- [Instructions for the task] For each line below with the word "from", write out a copy.

- [Exercise data]
┄┄┄┄┄┄┄┄┄┄┄┄┄┄┄┄┄┄┄┄

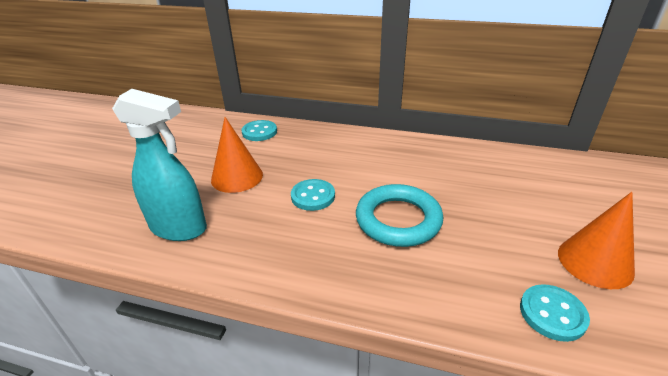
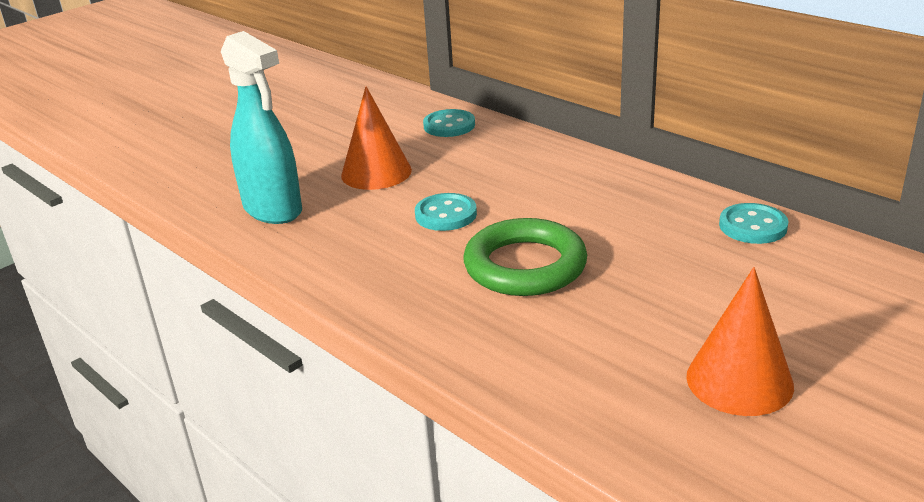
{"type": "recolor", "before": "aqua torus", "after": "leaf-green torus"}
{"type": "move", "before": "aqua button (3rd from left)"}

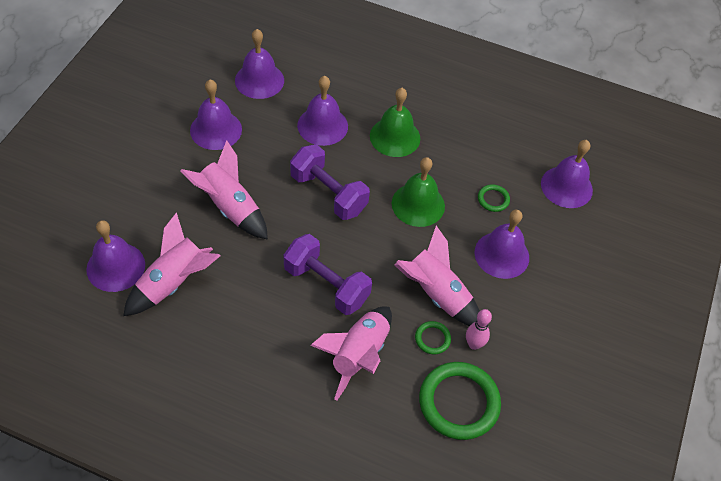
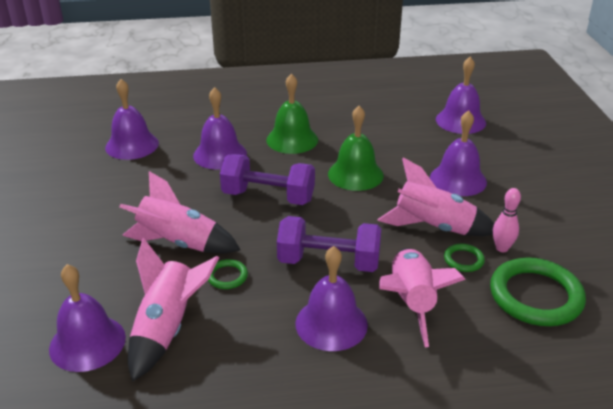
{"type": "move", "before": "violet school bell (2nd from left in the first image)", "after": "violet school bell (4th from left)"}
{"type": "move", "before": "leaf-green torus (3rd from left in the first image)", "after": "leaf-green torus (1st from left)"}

┄┄┄┄┄┄┄┄┄┄┄┄┄┄┄┄┄┄┄┄

- [Task answer]
{"type": "move", "before": "aqua button (3rd from left)"}
{"type": "move", "before": "violet school bell (2nd from left in the first image)", "after": "violet school bell (4th from left)"}
{"type": "move", "before": "leaf-green torus (3rd from left in the first image)", "after": "leaf-green torus (1st from left)"}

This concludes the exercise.